**What is needed**: What lines below include the string "green"? Pick them out and copy them.
[Opening Data shown section]
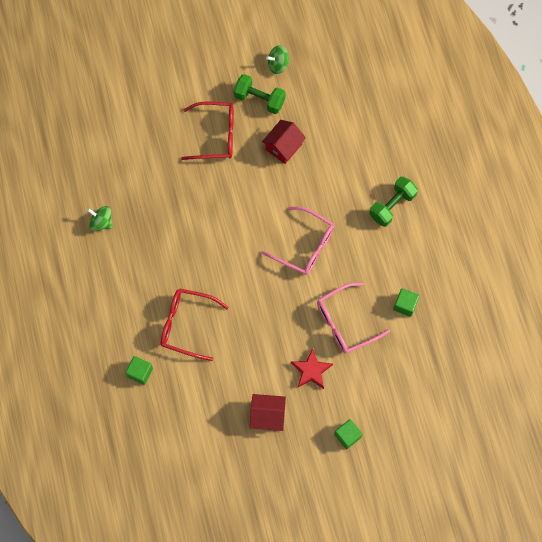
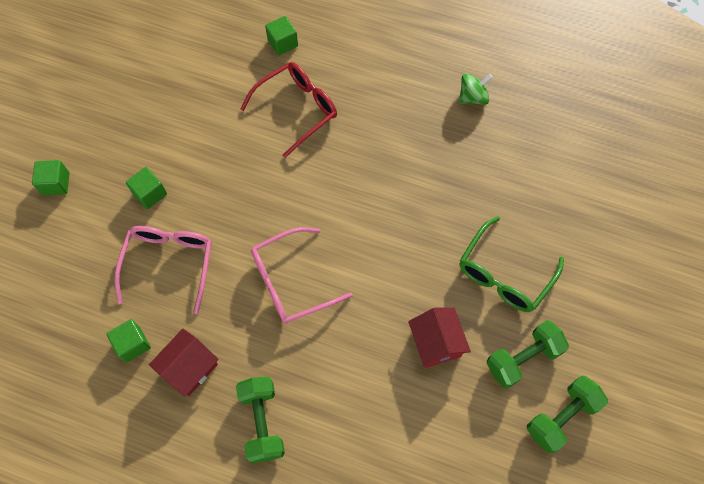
camera: 125 degrees right, 5 degrees down
(215, 135) = (505, 273): red glasses -> green glasses
(267, 415) = (143, 124): red house -> red house (189, 368)
(278, 65) = (561, 417): green spinning top -> green dumbbell
(311, 370) = (150, 194): red star -> green cube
[Closing Data shown section]
**Result of the exercise**:
(215, 135) = (505, 273): red glasses -> green glasses
(278, 65) = (561, 417): green spinning top -> green dumbbell
(311, 370) = (150, 194): red star -> green cube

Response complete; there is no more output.